- BRIEF
Could you repeat the data word for word while skipping the pictures?

____ GIVEN RECORDS

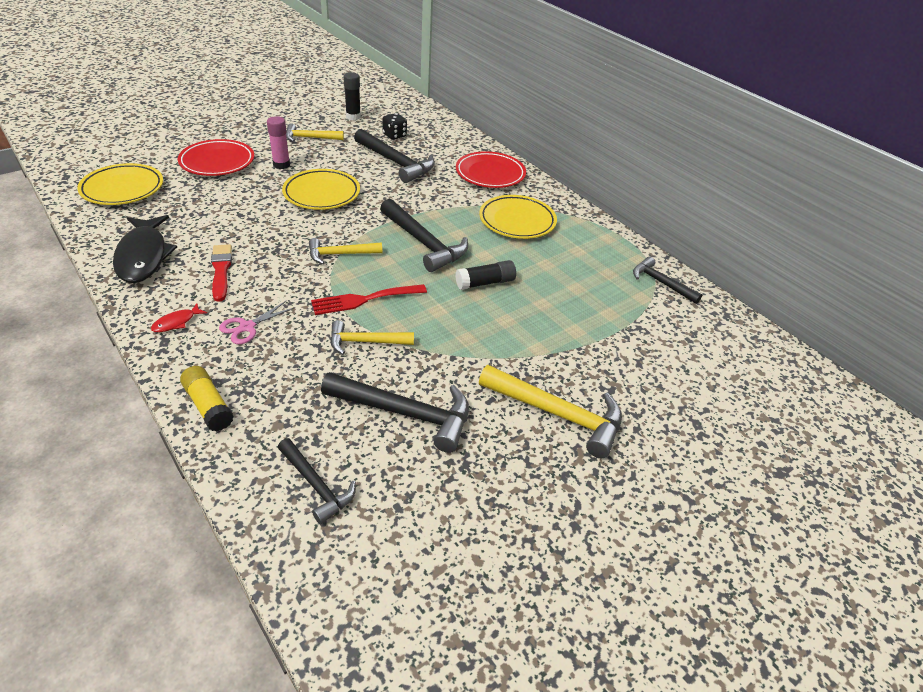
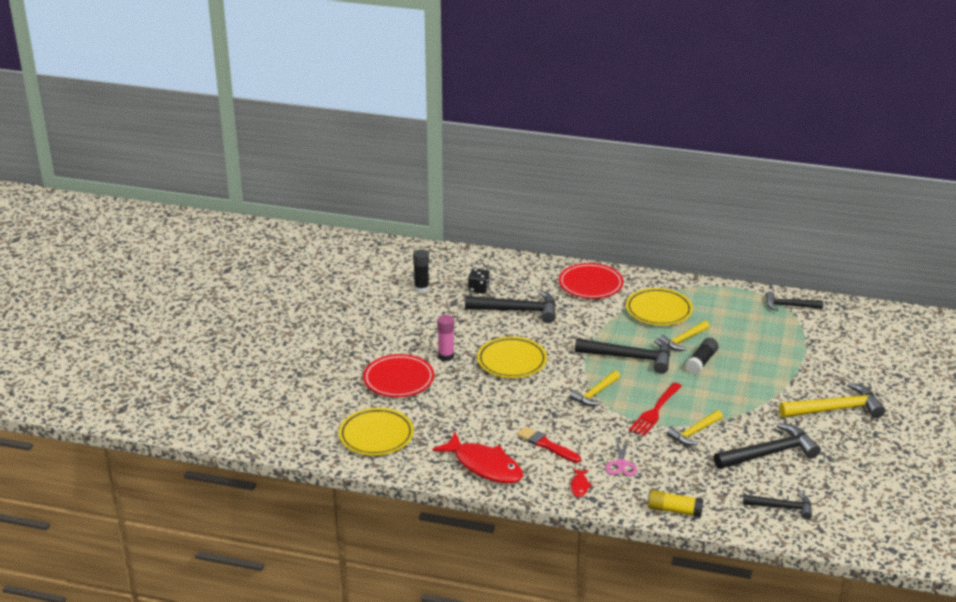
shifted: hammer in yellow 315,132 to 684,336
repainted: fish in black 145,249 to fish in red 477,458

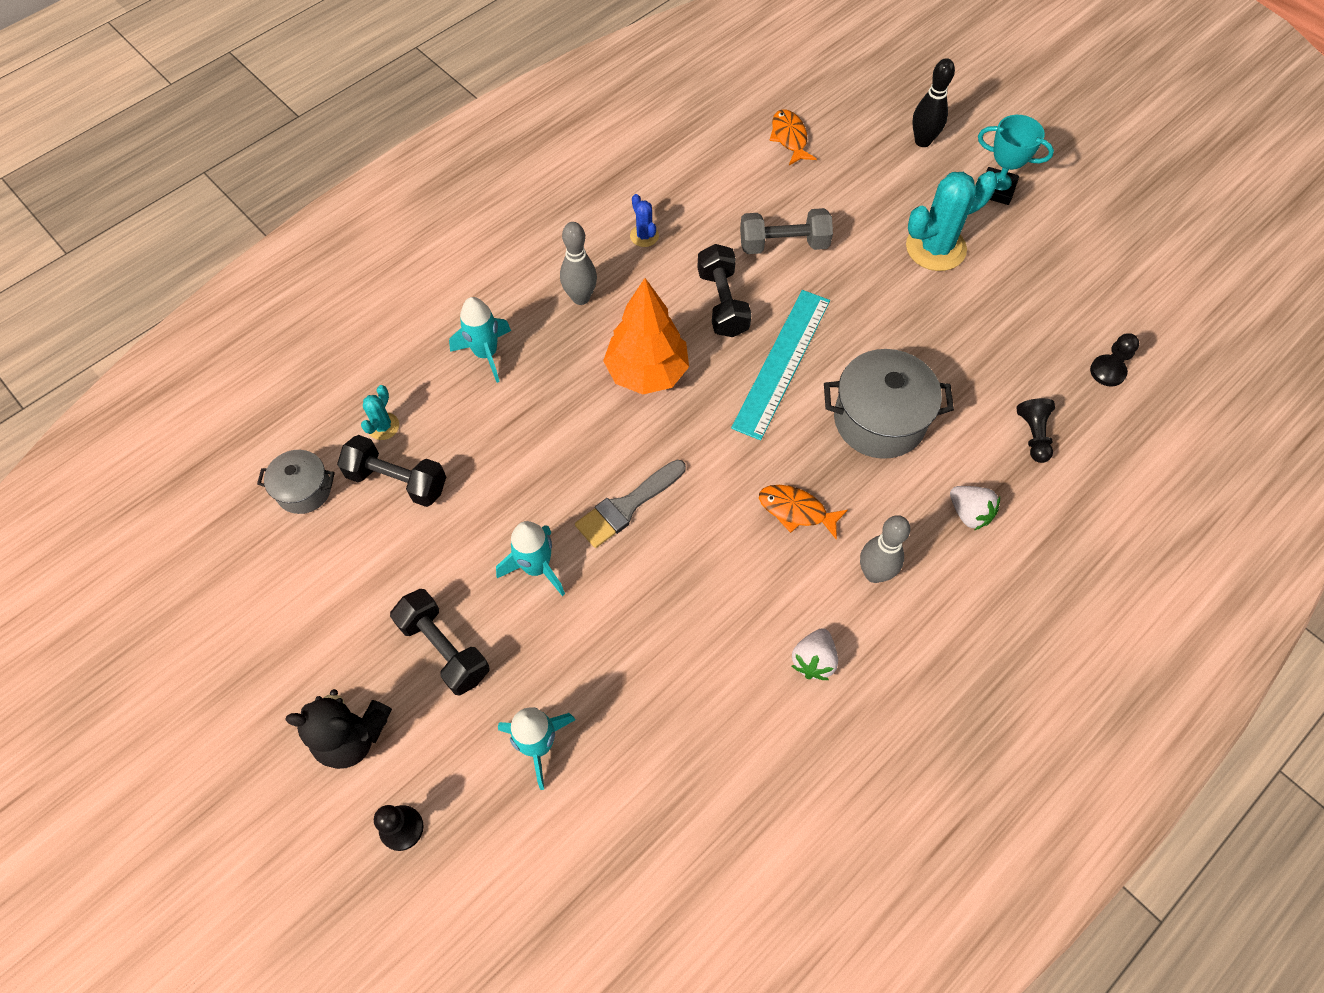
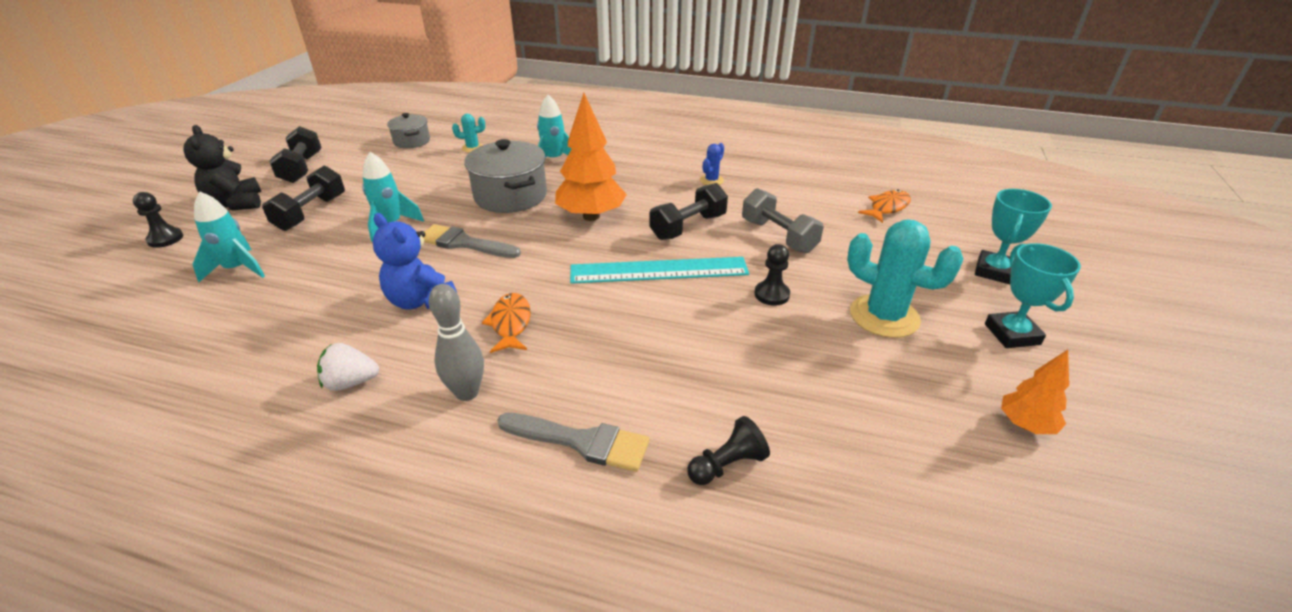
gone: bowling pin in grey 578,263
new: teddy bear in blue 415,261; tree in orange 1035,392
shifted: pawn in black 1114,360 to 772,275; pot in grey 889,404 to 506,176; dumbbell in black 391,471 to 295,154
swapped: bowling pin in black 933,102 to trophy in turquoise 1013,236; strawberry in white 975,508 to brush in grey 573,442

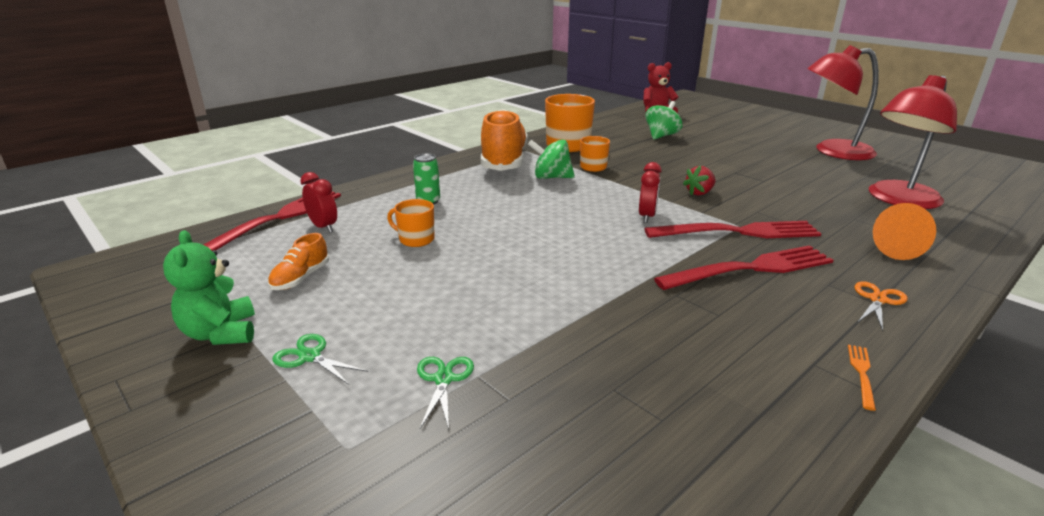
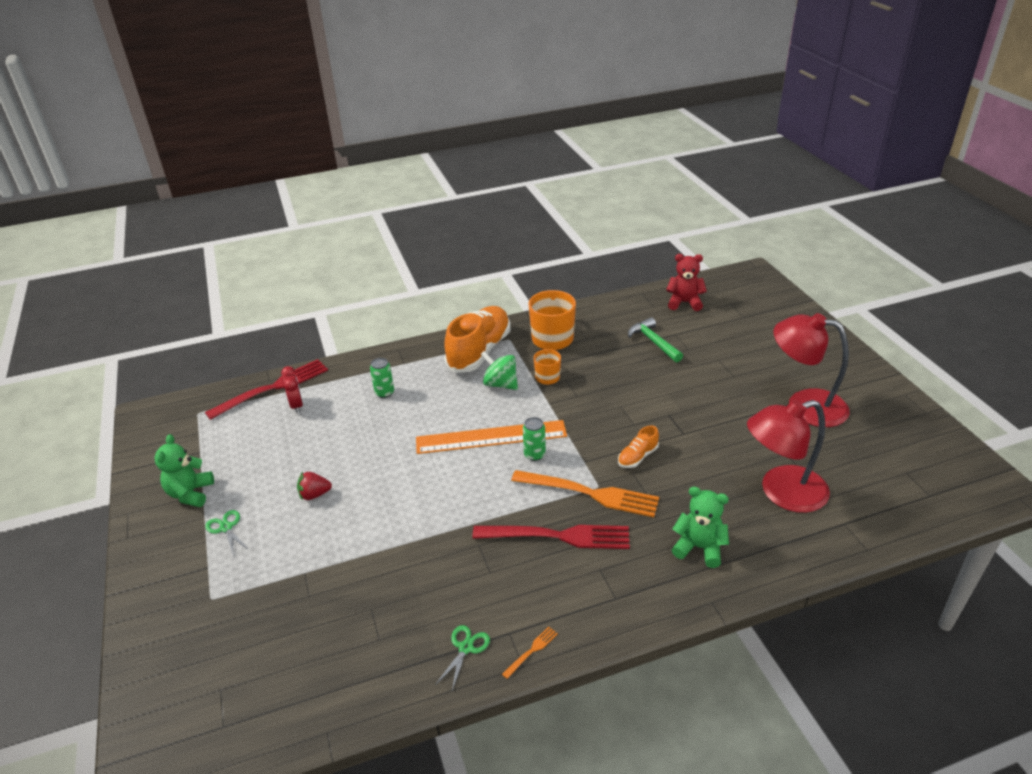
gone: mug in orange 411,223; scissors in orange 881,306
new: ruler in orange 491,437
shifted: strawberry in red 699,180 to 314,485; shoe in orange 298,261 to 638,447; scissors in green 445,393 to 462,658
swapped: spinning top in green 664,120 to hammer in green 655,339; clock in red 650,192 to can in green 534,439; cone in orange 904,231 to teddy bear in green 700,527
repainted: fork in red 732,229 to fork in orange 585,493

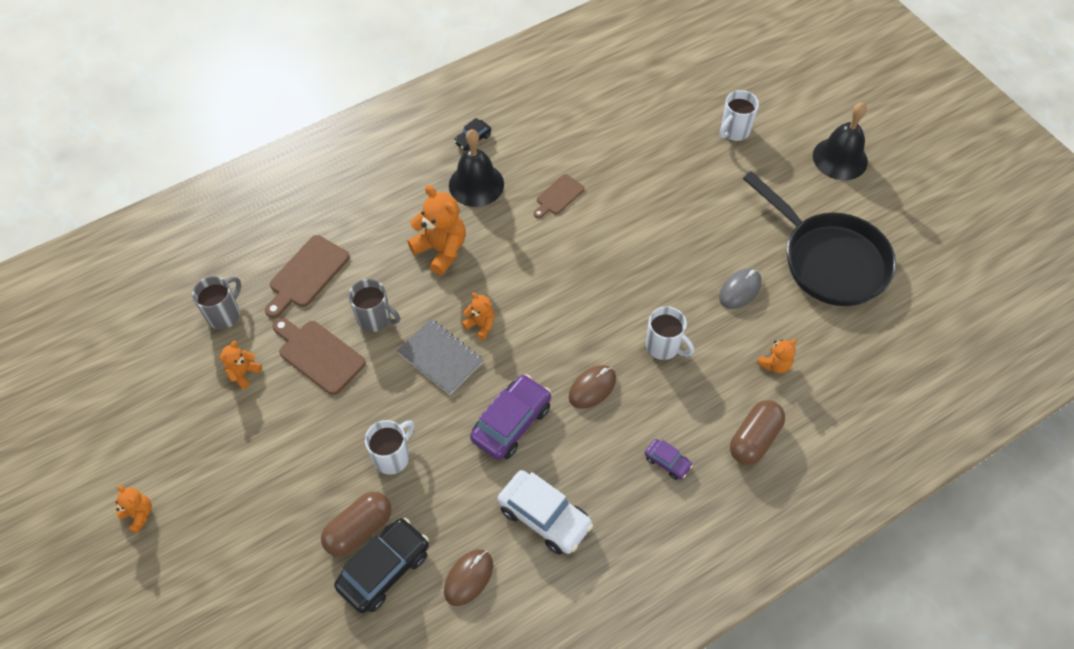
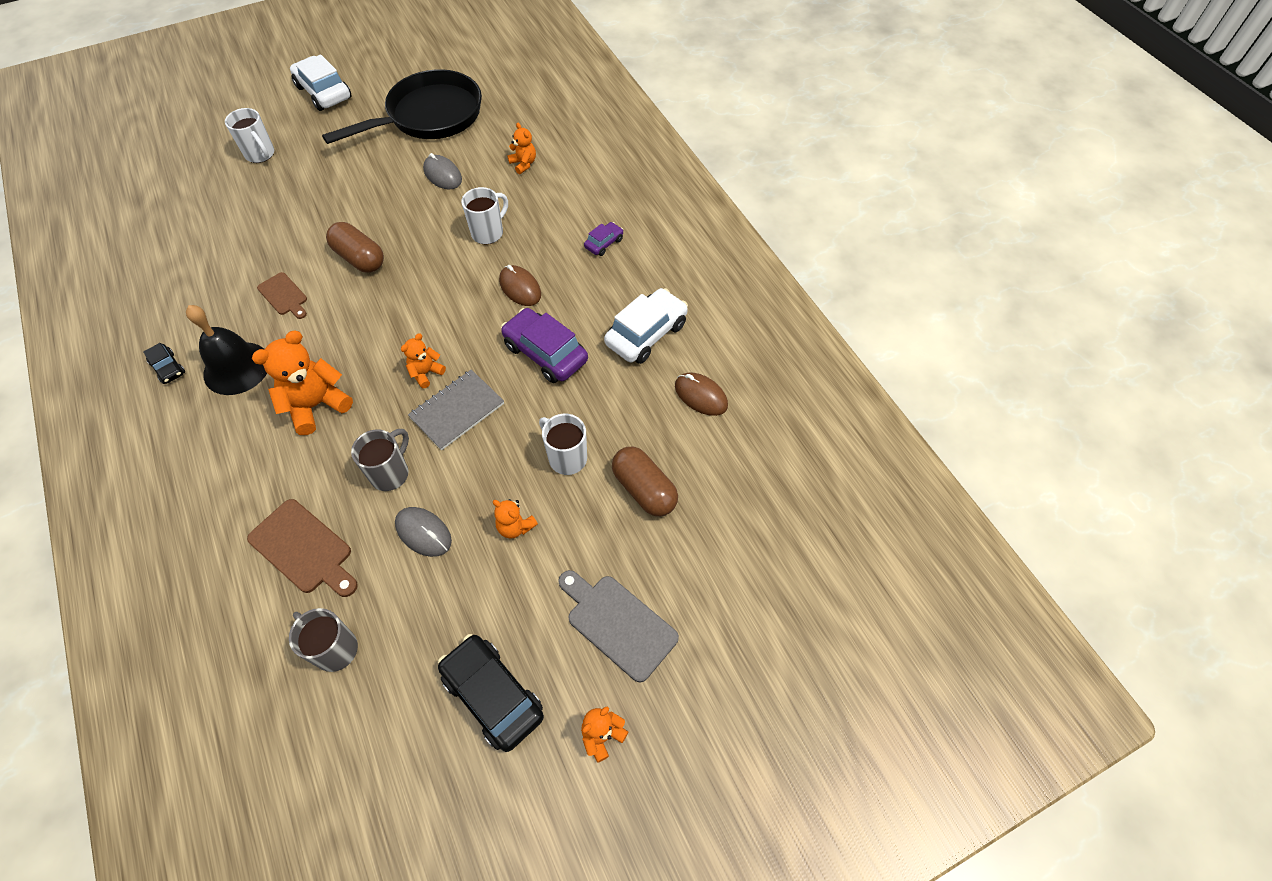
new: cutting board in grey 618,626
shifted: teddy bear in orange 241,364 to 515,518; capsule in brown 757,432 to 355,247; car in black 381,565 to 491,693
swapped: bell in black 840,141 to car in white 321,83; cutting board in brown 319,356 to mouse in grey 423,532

________

- ANSWER SECTION
shifted: hammer in yellow 315,132 to 684,336
repainted: fish in black 145,249 to fish in red 477,458

gone: bowling pin in grey 578,263
new: teddy bear in blue 415,261; tree in orange 1035,392
shifted: pawn in black 1114,360 to 772,275; pot in grey 889,404 to 506,176; dumbbell in black 391,471 to 295,154
swapped: bowling pin in black 933,102 to trophy in turquoise 1013,236; strawberry in white 975,508 to brush in grey 573,442

gone: mug in orange 411,223; scissors in orange 881,306
new: ruler in orange 491,437
shifted: strawberry in red 699,180 to 314,485; shoe in orange 298,261 to 638,447; scissors in green 445,393 to 462,658
swapped: spinning top in green 664,120 to hammer in green 655,339; clock in red 650,192 to can in green 534,439; cone in orange 904,231 to teddy bear in green 700,527
repainted: fork in red 732,229 to fork in orange 585,493

new: cutting board in grey 618,626
shifted: teddy bear in orange 241,364 to 515,518; capsule in brown 757,432 to 355,247; car in black 381,565 to 491,693
swapped: bell in black 840,141 to car in white 321,83; cutting board in brown 319,356 to mouse in grey 423,532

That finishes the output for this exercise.